#### EXERCISE DETAILS
Retype the entries below word for word, leaving out the pictures.
------------------------------------------------------------------------
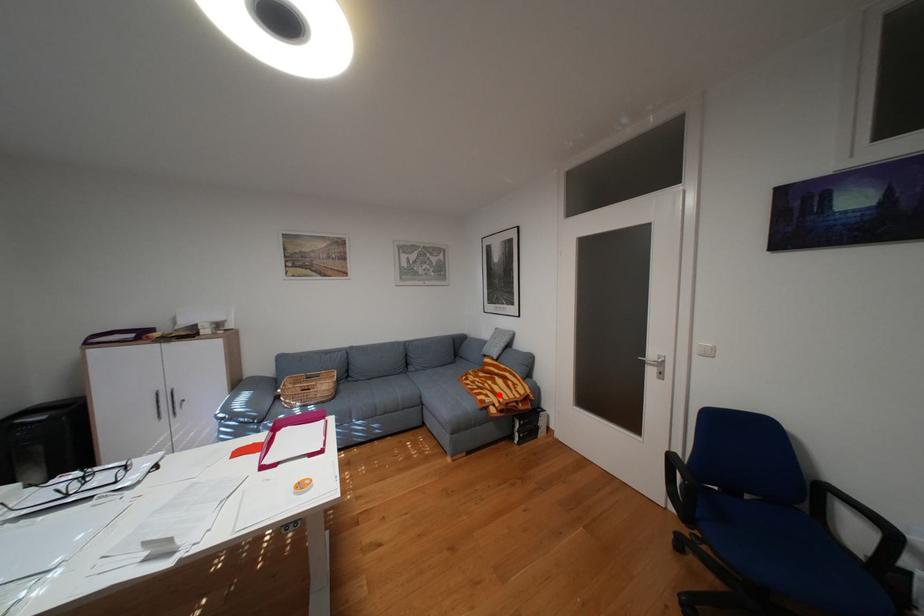
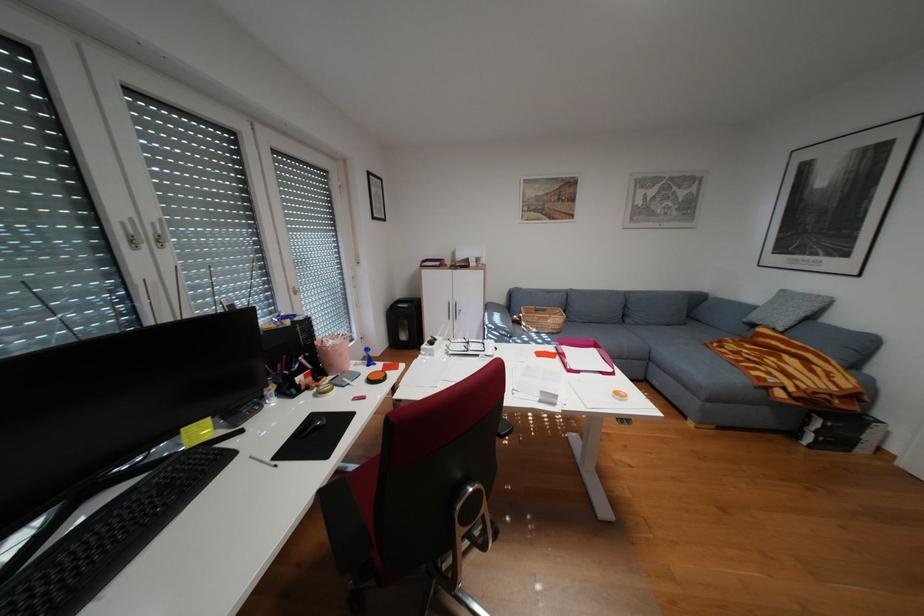
Question: I am providing you with two images of the same scene from different viewpoints. Given a red point in image1, look at the same physical point in image2. Is it:

Choices:
 (A) Closer to the viewpoint
 (B) Farther from the viewpoint

Answer: (A)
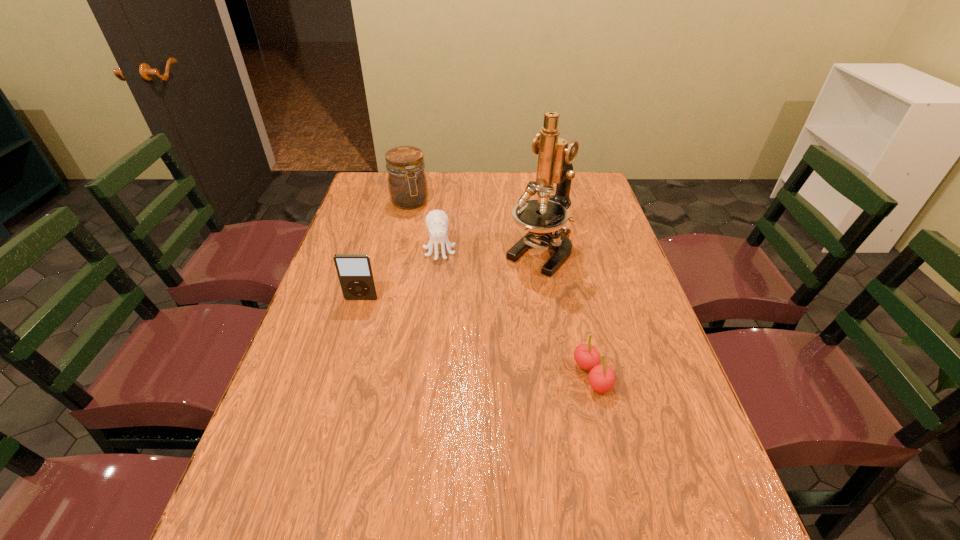
This screenshot has height=540, width=960. Find the location of `unoccupied area between the second shortest object and the shortest object`. unoccupied area between the second shortest object and the shortest object is located at coordinates (516, 313).

Find the location of `free space between the cherry and the tallest object`. free space between the cherry and the tallest object is located at coordinates pyautogui.click(x=566, y=314).

You are a GUI agent. You are given a task and a screenshot of the screen. Output one action in this format:
    pyautogui.click(x=<x>, y=<y>)
    Task: Click on the empty location between the second tallest object and the nearest object
    
    Given the screenshot: What is the action you would take?
    pyautogui.click(x=501, y=289)

Point out which object is positioned as the nearest to the farthest object. Please provide its 2D coordinates. Your answer should be formatted as a tuple, i.e. [(x, y)], where the tuple contains the x and y coordinates of a point satisfying the conditions above.

[(437, 221)]

Where is `the third closest object to the iPod`? The height and width of the screenshot is (540, 960). the third closest object to the iPod is located at coordinates (407, 183).

Where is `vacant space that satisfies the following two spatial constraints: 1. on the front-facing side of the fourth farthest object; 2. on the left side of the cherry`? vacant space that satisfies the following two spatial constraints: 1. on the front-facing side of the fourth farthest object; 2. on the left side of the cherry is located at coordinates (339, 376).

This screenshot has width=960, height=540. In order to click on vacant region that satisfies the following two spatial constraints: 1. on the front side of the microscope; 2. on the left side of the nearest object in this screenshot , I will do `click(562, 376)`.

You are a GUI agent. You are given a task and a screenshot of the screen. Output one action in this format:
    pyautogui.click(x=<x>, y=<y>)
    Task: Click on the free spot that satisfies the following two spatial constraints: 1. on the front side of the shortest object; 2. on the left side of the microscope
    This screenshot has height=540, width=960.
    Given the screenshot: What is the action you would take?
    pyautogui.click(x=562, y=376)

The height and width of the screenshot is (540, 960). In order to click on blank space that satisfies the following two spatial constraints: 1. on the front-facing side of the fourth farthest object; 2. on the left side of the nearest object in this screenshot , I will do `click(339, 376)`.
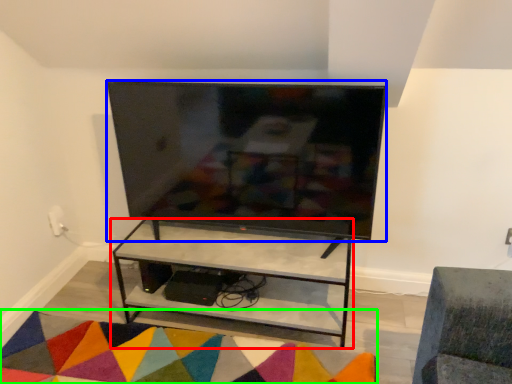
Question: Which object is the farthest from shelf (highlighted by a red box)? Choose among these: television (highlighted by a blue box) or mat (highlighted by a green box).

Choices:
 (A) television
 (B) mat

Answer: (A)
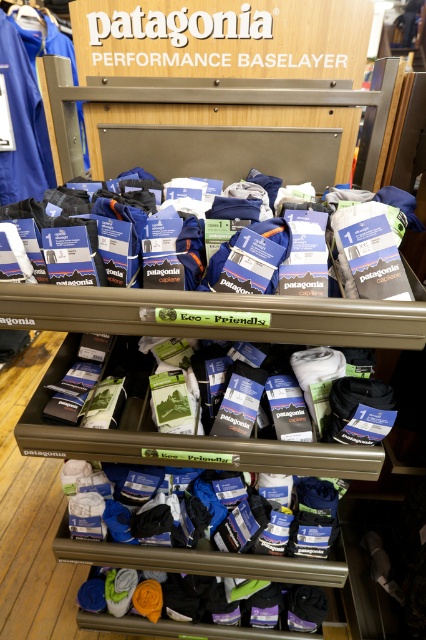
You are a customer in the store looking at the Patagonia Performance Baselayer display. You want to find the white cotton socks at center. Where exactly are they located on the display?

The white cotton socks at center are located at the coordinates point (x=180, y=440) on the display.

You are a store employee who needs to retrieve a camera that fell behind the Patagonia Performance Baselayer display. The camera is 1.01 meters away from the white cotton socks at center. Can you reach it without moving the socks?

The camera is 1.01 meters away from the white cotton socks at center. Since the socks are part of the display, moving them could disrupt the arrangement. To retrieve the camera without disturbing the socks, you can carefully reach around or behind the display while maintaining the socks in their current position.

Looking at this image, you are standing in front of the Patagonia Performance Baselayer display and need to locate the white cotton socks at center. According to the coordinates provided, where exactly are they positioned?

The white cotton socks at center are located at point coordinates of 0.688 on the x axis and 0.423 on the y axis.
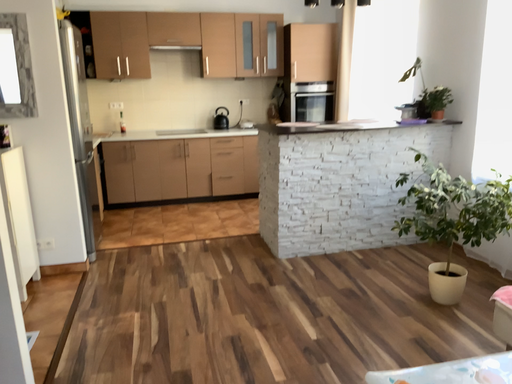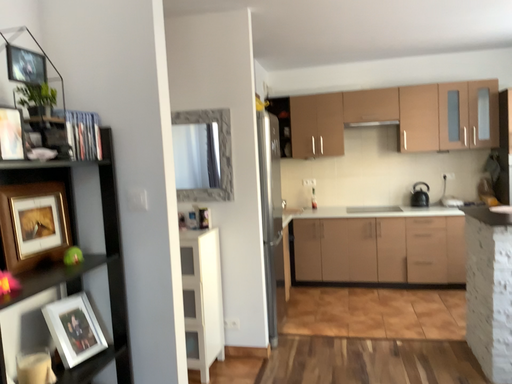
Question: Which way did the camera rotate in the video?

Choices:
 (A) rotated left
 (B) rotated right

Answer: (A)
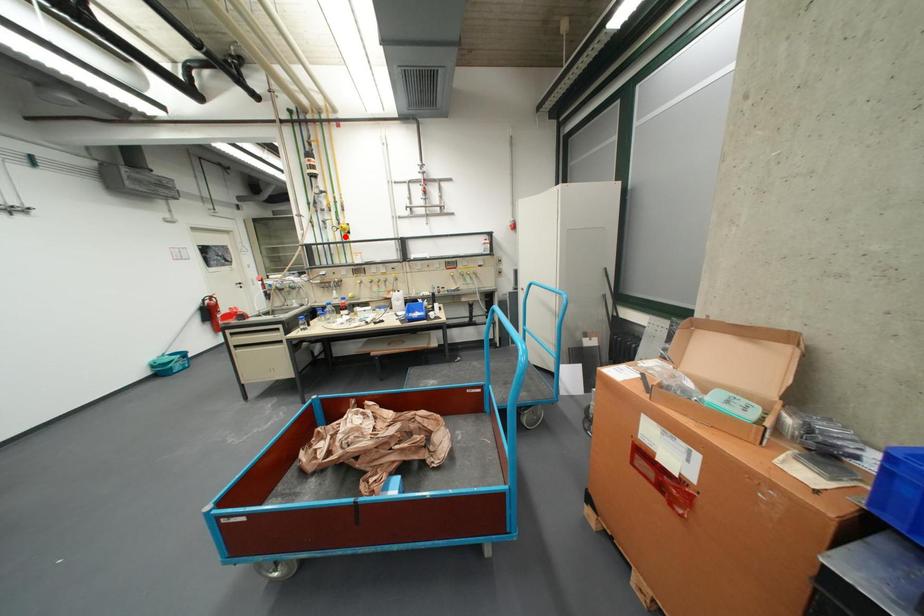
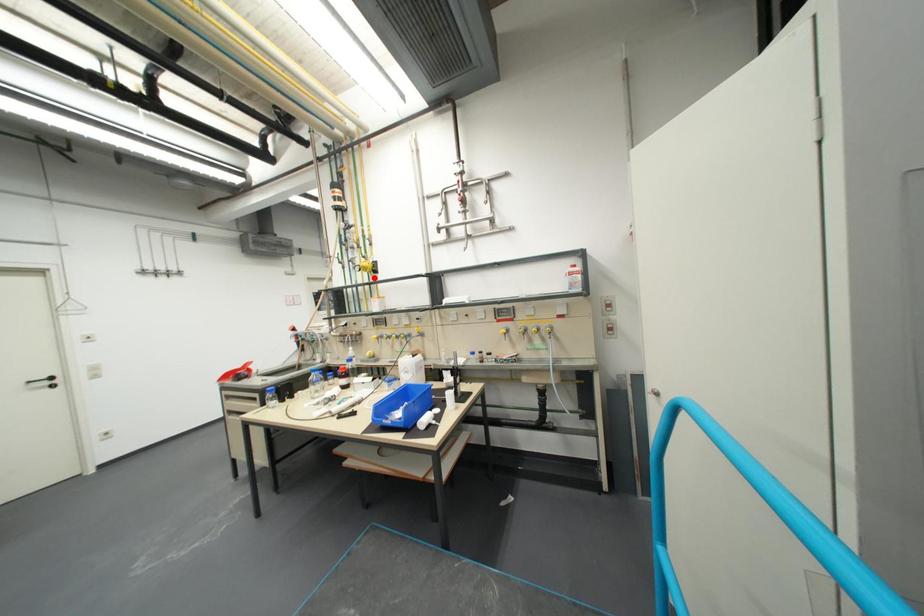
I am providing you with two images of the same scene from different viewpoints. A red point is marked on the first image and another point is marked on the second image. Is the marked point in image1 the same physical position as the marked point in image2?

Yes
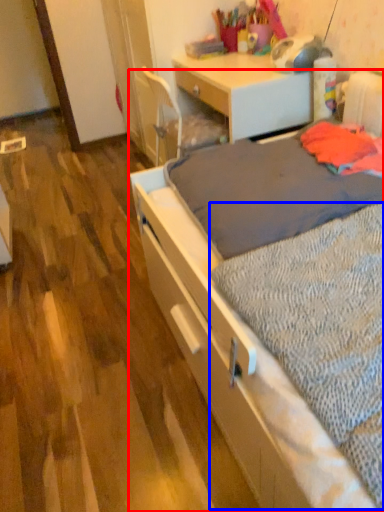
Question: Among these objects, which one is nearest to the camera, bed (highlighted by a red box) or sheet (highlighted by a blue box)?

Choices:
 (A) bed
 (B) sheet

Answer: (A)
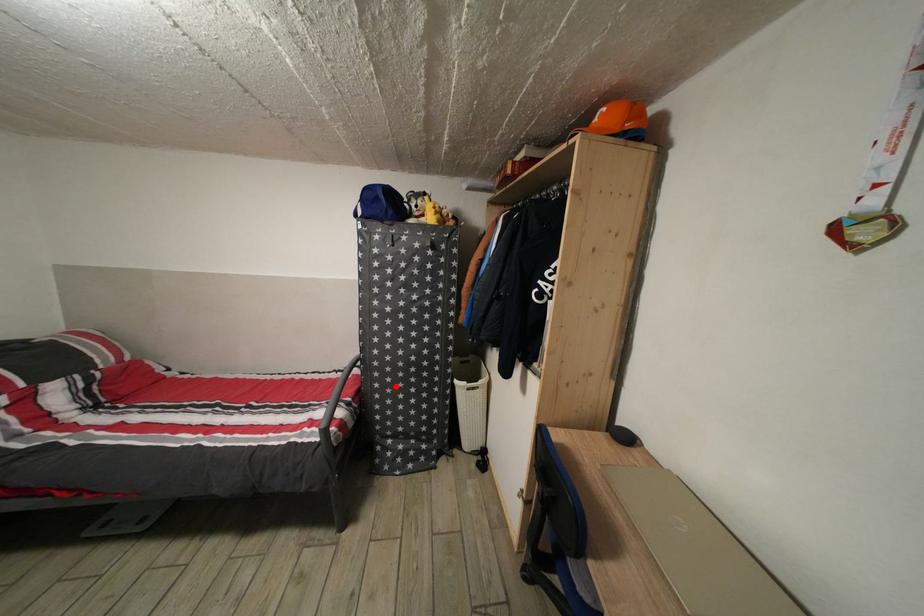
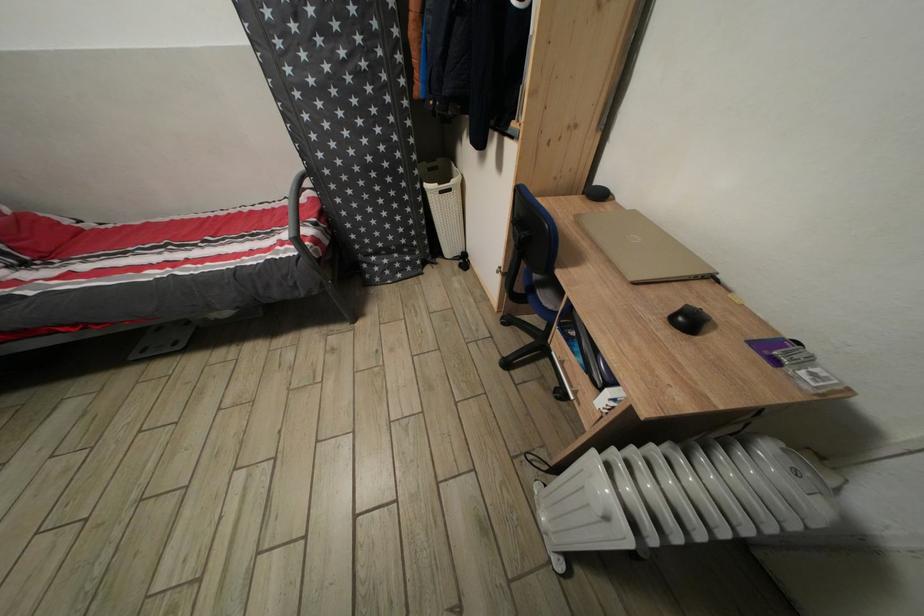
The point at the highlighted location is marked in the first image. Where is the corresponding point in the second image?

(357, 198)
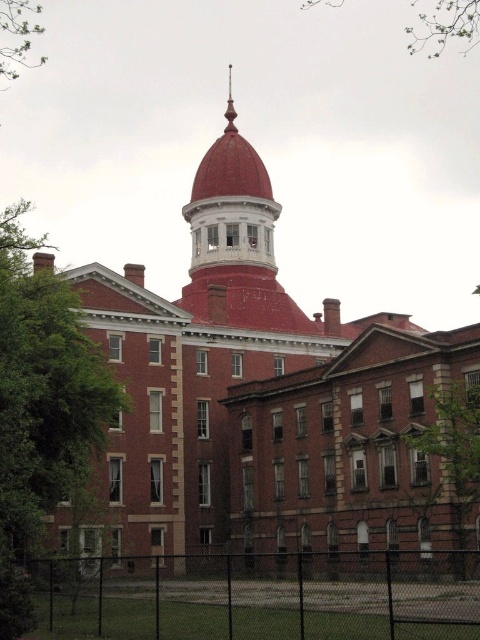
You are standing at the base of the historic brick building with the red dome and white balcony. You want to take a photo that includes both the building and the green leafy tree at lower right. The camera you have can focus on objects up to 40 meters away. Will the tree be in focus if you position yourself to capture the entire building in the frame?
------------------------------------------------------------------------
#### OUTPUT FOR THIS EXERCISE
Question: I am providing you with two images of the same scene from different viewpoints. Given a red point in image1, look at the same physical point in image2. Is it:

Choices:
 (A) Closer to the viewpoint
 (B) Farther from the viewpoint

Answer: (A)
This screenshot has height=540, width=960. Find the location of `unoccupied area between the second shortest object and the shortest object`. unoccupied area between the second shortest object and the shortest object is located at coordinates (516, 313).

Find the location of `free space between the cherry and the tallest object`. free space between the cherry and the tallest object is located at coordinates pyautogui.click(x=566, y=314).

You are a GUI agent. You are given a task and a screenshot of the screen. Output one action in this format:
    pyautogui.click(x=<x>, y=<y>)
    Task: Click on the empty location between the second tallest object and the nearest object
    
    Given the screenshot: What is the action you would take?
    pyautogui.click(x=501, y=289)

Point out which object is positioned as the nearest to the farthest object. Please provide its 2D coordinates. Your answer should be formatted as a tuple, i.e. [(x, y)], where the tuple contains the x and y coordinates of a point satisfying the conditions above.

[(437, 221)]

Where is `the third closest object to the iPod`? The height and width of the screenshot is (540, 960). the third closest object to the iPod is located at coordinates (407, 183).

Where is `vacant space that satisfies the following two spatial constraints: 1. on the front-facing side of the fourth farthest object; 2. on the left side of the cherry`? vacant space that satisfies the following two spatial constraints: 1. on the front-facing side of the fourth farthest object; 2. on the left side of the cherry is located at coordinates (339, 376).

This screenshot has width=960, height=540. In order to click on vacant region that satisfies the following two spatial constraints: 1. on the front side of the microscope; 2. on the left side of the nearest object in this screenshot , I will do `click(562, 376)`.

You are a GUI agent. You are given a task and a screenshot of the screen. Output one action in this format:
    pyautogui.click(x=<x>, y=<y>)
    Task: Click on the free spot that satisfies the following two spatial constraints: 1. on the front side of the shortest object; 2. on the left side of the microscope
    This screenshot has height=540, width=960.
    Given the screenshot: What is the action you would take?
    pyautogui.click(x=562, y=376)

The height and width of the screenshot is (540, 960). In order to click on blank space that satisfies the following two spatial constraints: 1. on the front-facing side of the fourth farthest object; 2. on the left side of the nearest object in this screenshot , I will do `click(339, 376)`.
Question: Which object is the farthest from shelf (highlighted by a red box)? Choose among these: television (highlighted by a blue box) or mat (highlighted by a green box).

Choices:
 (A) television
 (B) mat

Answer: (A)
You are a customer in the store looking at the Patagonia Performance Baselayer display. You want to find the white cotton socks at center. Where exactly are they located on the display?

The white cotton socks at center are located at the coordinates point (x=180, y=440) on the display.

You are a store employee who needs to retrieve a camera that fell behind the Patagonia Performance Baselayer display. The camera is 1.01 meters away from the white cotton socks at center. Can you reach it without moving the socks?

The camera is 1.01 meters away from the white cotton socks at center. Since the socks are part of the display, moving them could disrupt the arrangement. To retrieve the camera without disturbing the socks, you can carefully reach around or behind the display while maintaining the socks in their current position.

Looking at this image, you are standing in front of the Patagonia Performance Baselayer display and need to locate the white cotton socks at center. According to the coordinates provided, where exactly are they positioned?

The white cotton socks at center are located at point coordinates of 0.688 on the x axis and 0.423 on the y axis.
Question: Which way did the camera rotate in the video?

Choices:
 (A) rotated left
 (B) rotated right

Answer: (A)
I am providing you with two images of the same scene from different viewpoints. A red point is marked on the first image and another point is marked on the second image. Is the marked point in image1 the same physical position as the marked point in image2?

Yes
Question: Among these objects, which one is nearest to the camera, bed (highlighted by a red box) or sheet (highlighted by a blue box)?

Choices:
 (A) bed
 (B) sheet

Answer: (A)
The point at the highlighted location is marked in the first image. Where is the corresponding point in the second image?

(357, 198)
You are standing at the base of the historic brick building with the red dome and white balcony. You want to take a photo that includes both the building and the green leafy tree at lower right. The camera you have can focus on objects up to 40 meters away. Will the tree be in focus if you position yourself to capture the entire building in the frame?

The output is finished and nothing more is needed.